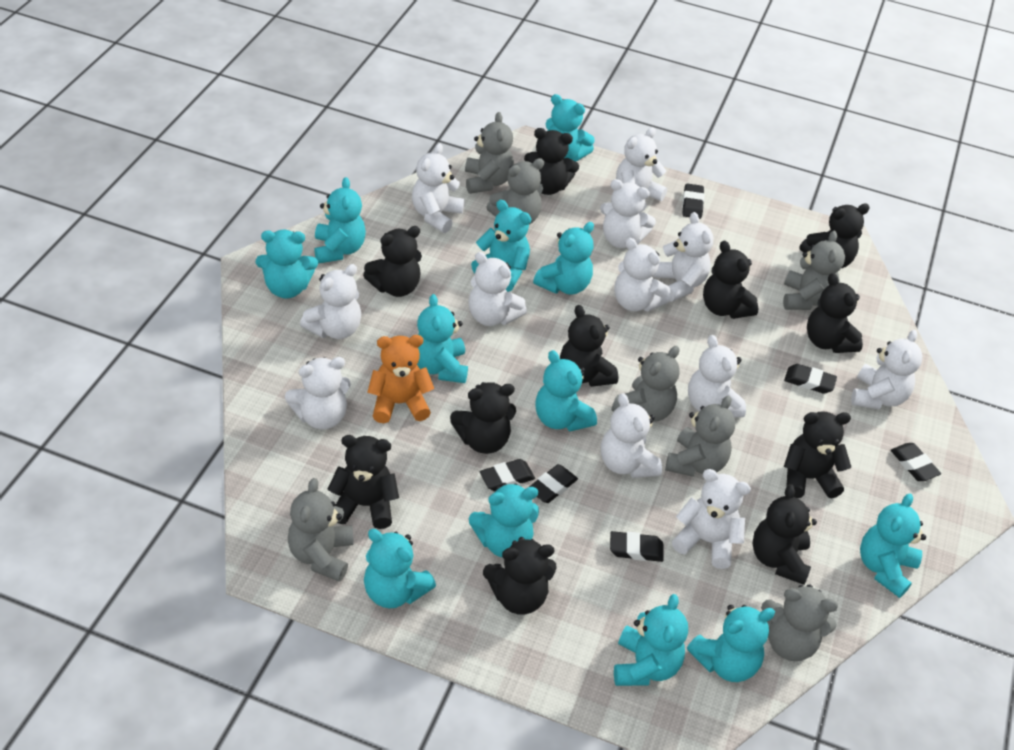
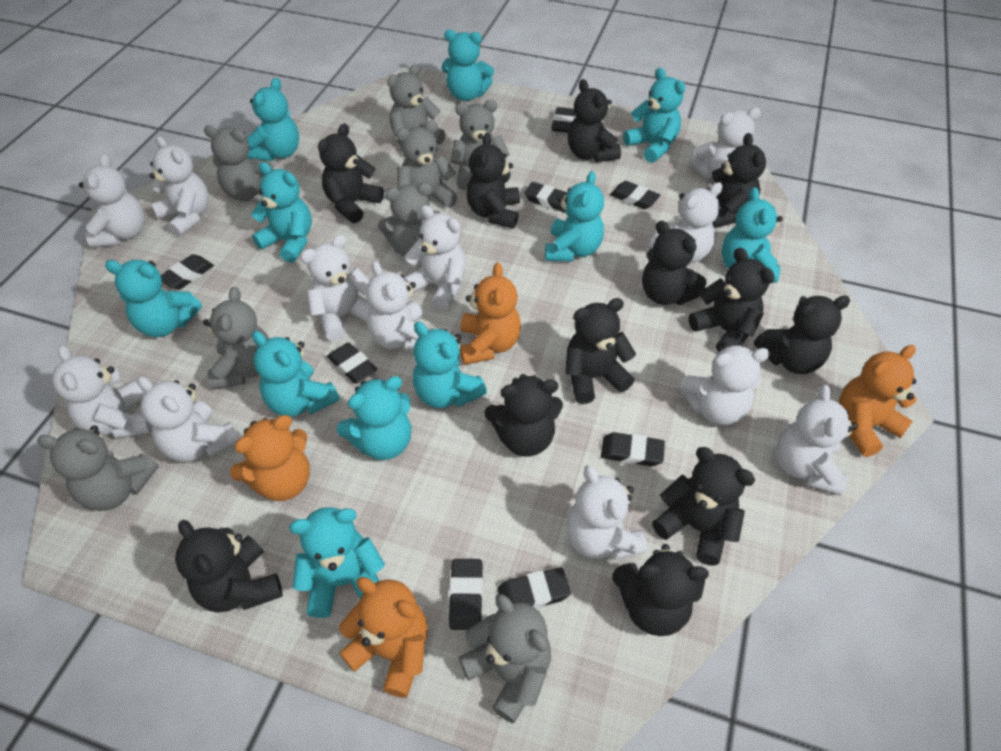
black eraser: 6 -> 8
black teddy bear: 11 -> 12
grey teddy bear: 7 -> 8
orange teddy bear: 1 -> 4
turquoise teddy bear: 12 -> 11

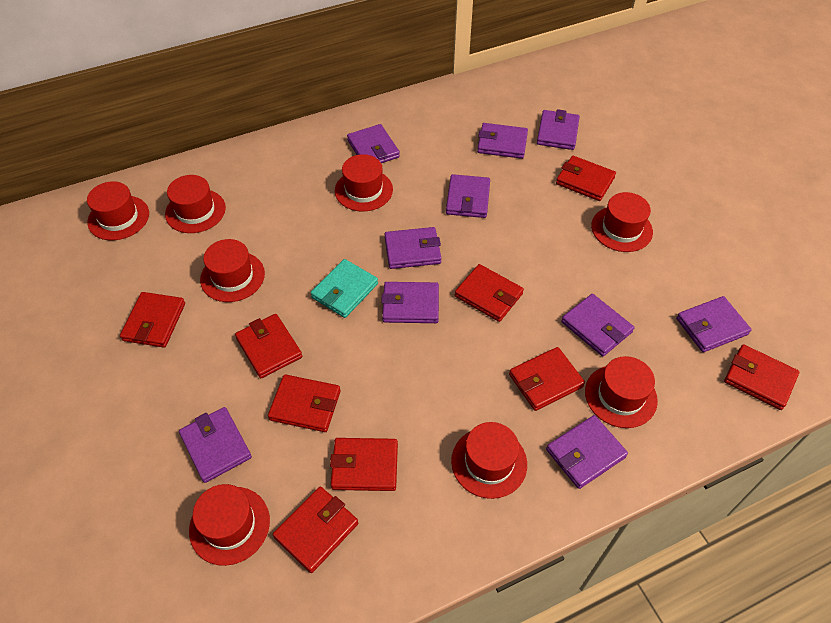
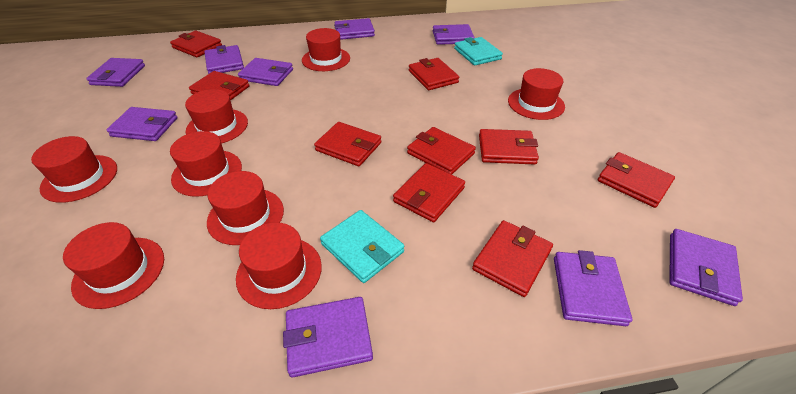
purple wallet: 10 -> 9
turquoise wallet: 1 -> 2

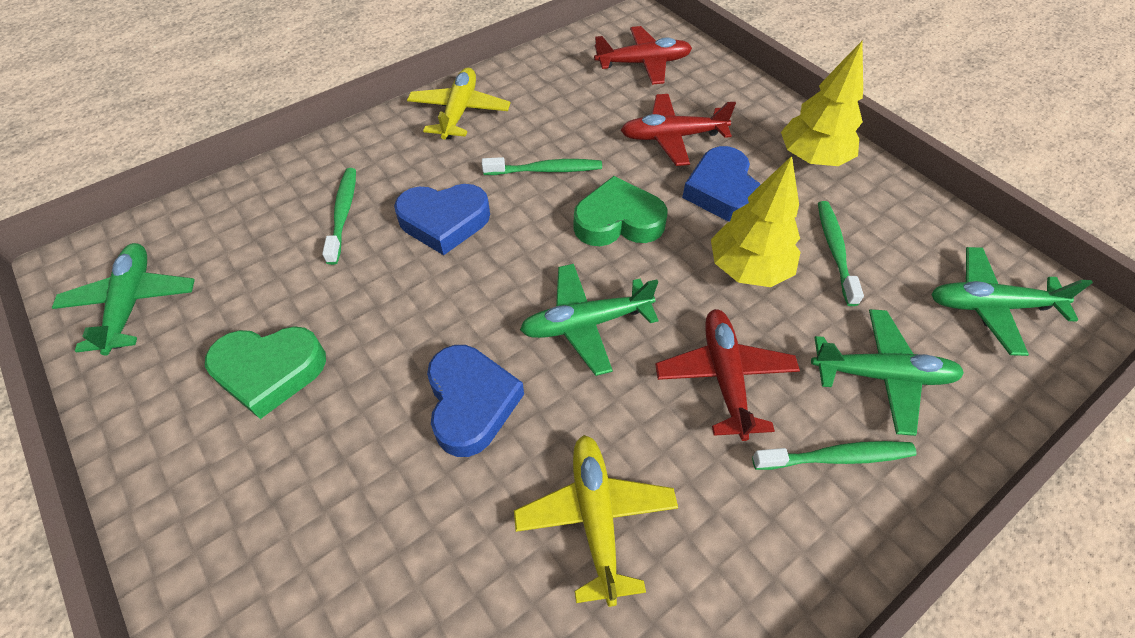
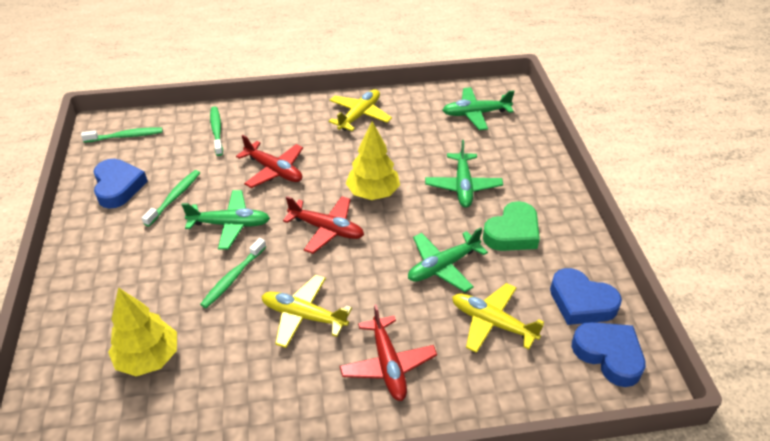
green heart: 2 -> 1
yellow plane: 2 -> 3

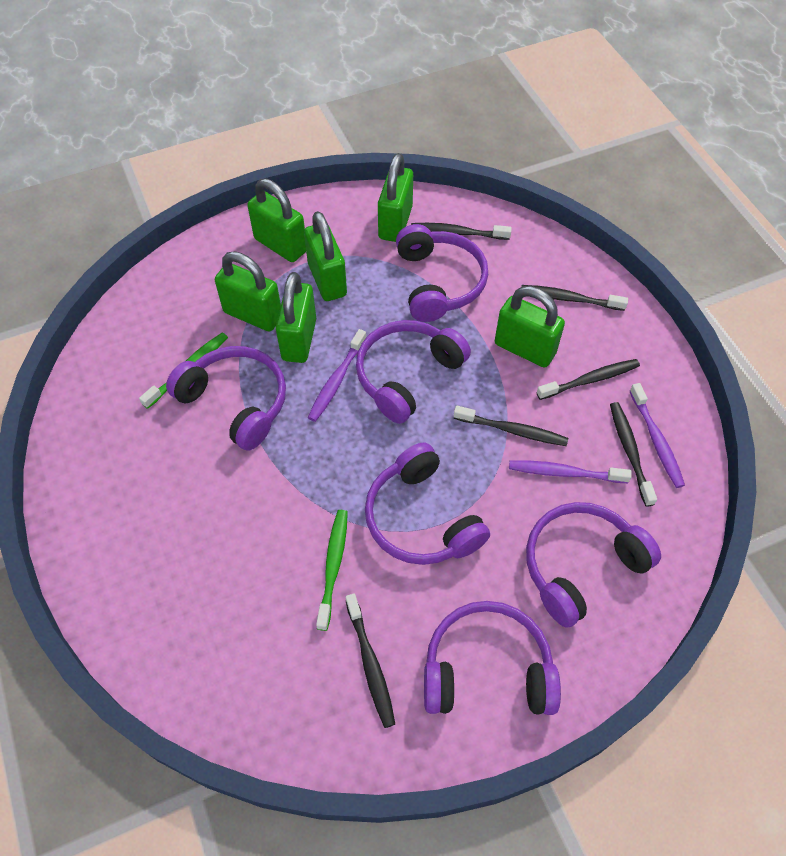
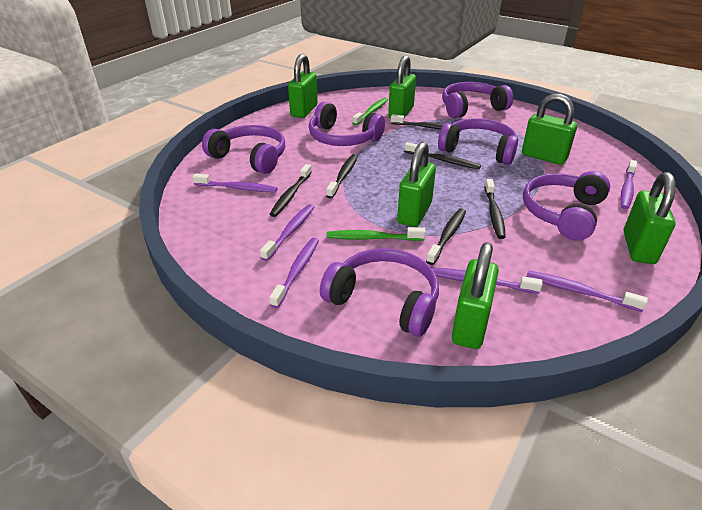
purple toothbrush: 3 -> 6

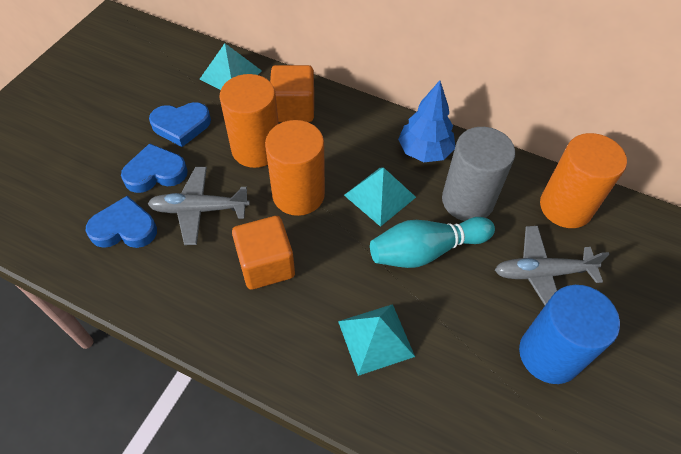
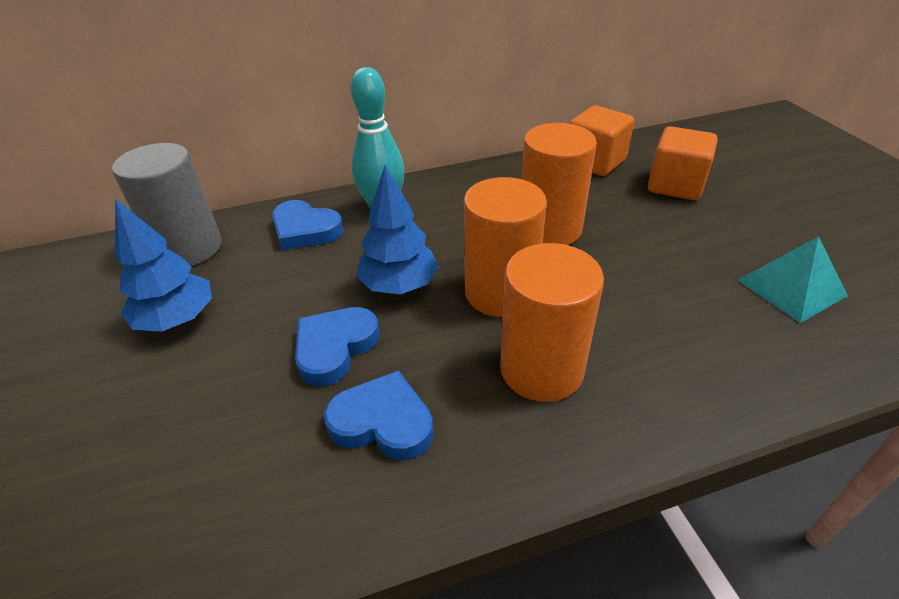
blue cylinder: 1 -> 0
blue tree: 1 -> 2
grey plane: 2 -> 0
turquoise pyramid: 3 -> 1

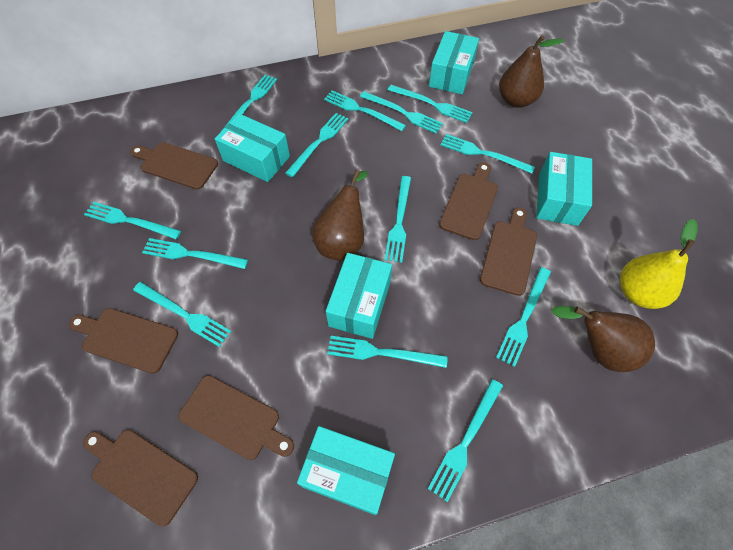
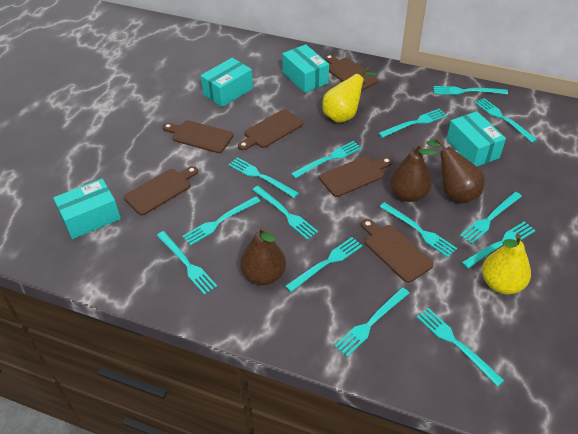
turquoise box: 5 -> 4
turquoise fork: 13 -> 14
yellow pear: 1 -> 2

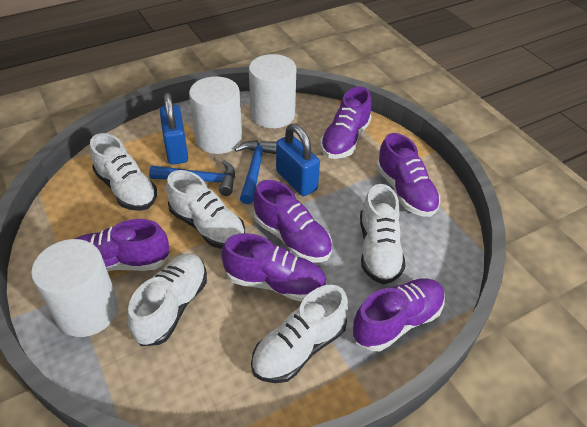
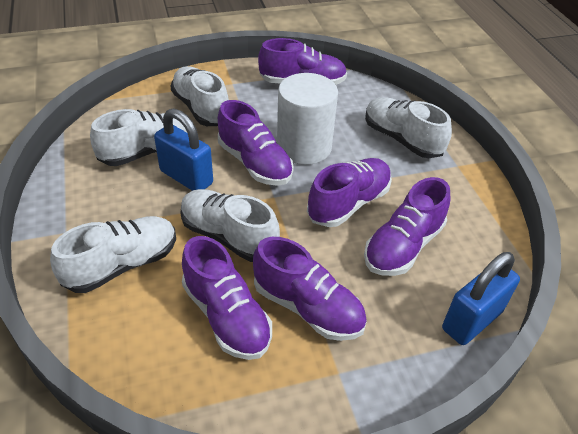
blue hammer: 2 -> 0
white cylinder: 3 -> 1

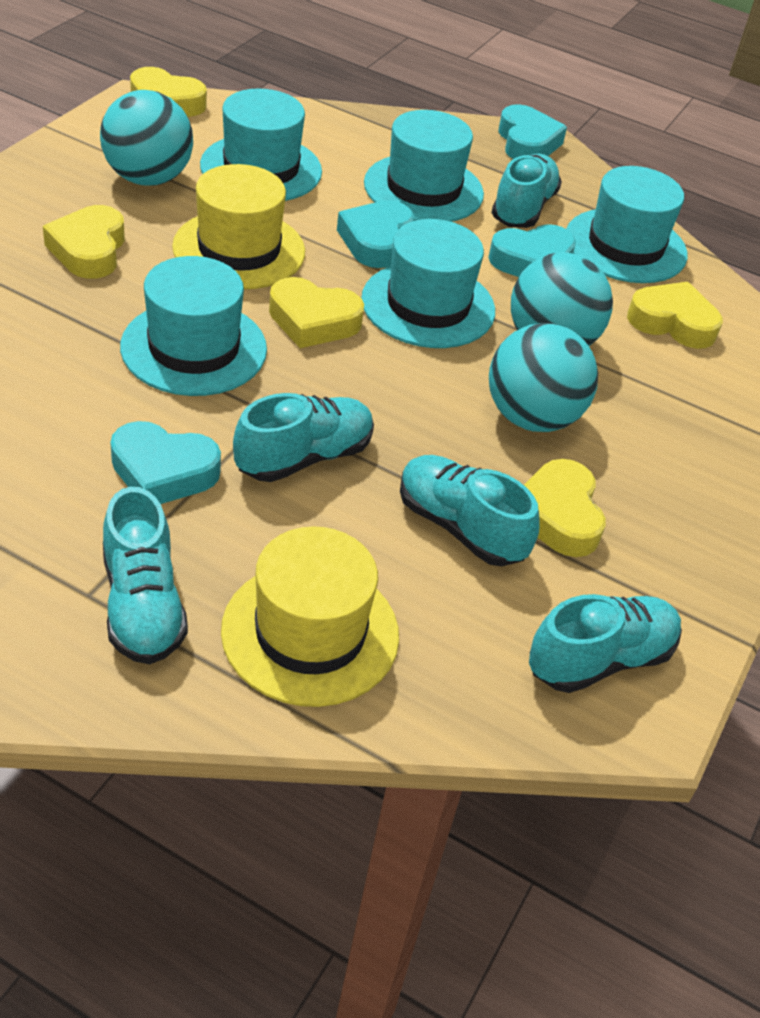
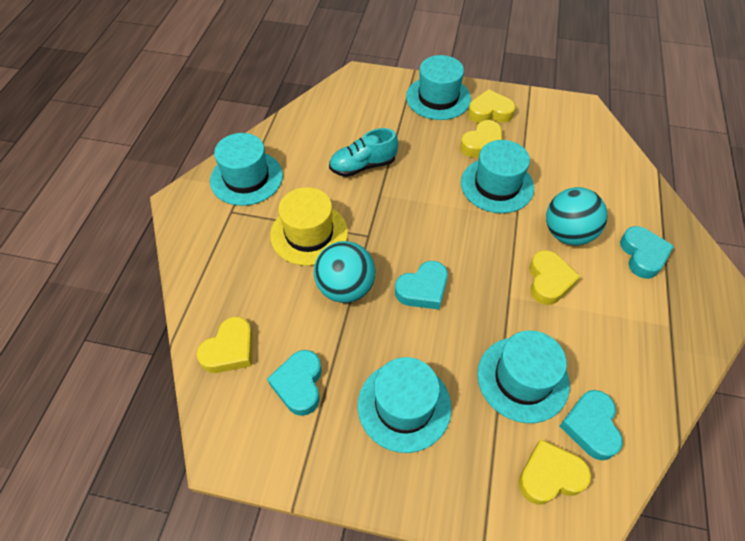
turquoise ball: 3 -> 2
turquoise shoe: 5 -> 1
yellow hat: 2 -> 1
+ + +
_Work to complete_: Reproduce every entry word for word, but omit the pictures.

_Answer to this exercise_:
black eraser: 6 -> 8
black teddy bear: 11 -> 12
grey teddy bear: 7 -> 8
orange teddy bear: 1 -> 4
turquoise teddy bear: 12 -> 11

purple wallet: 10 -> 9
turquoise wallet: 1 -> 2

green heart: 2 -> 1
yellow plane: 2 -> 3

purple toothbrush: 3 -> 6

blue cylinder: 1 -> 0
blue tree: 1 -> 2
grey plane: 2 -> 0
turquoise pyramid: 3 -> 1

turquoise box: 5 -> 4
turquoise fork: 13 -> 14
yellow pear: 1 -> 2

blue hammer: 2 -> 0
white cylinder: 3 -> 1

turquoise ball: 3 -> 2
turquoise shoe: 5 -> 1
yellow hat: 2 -> 1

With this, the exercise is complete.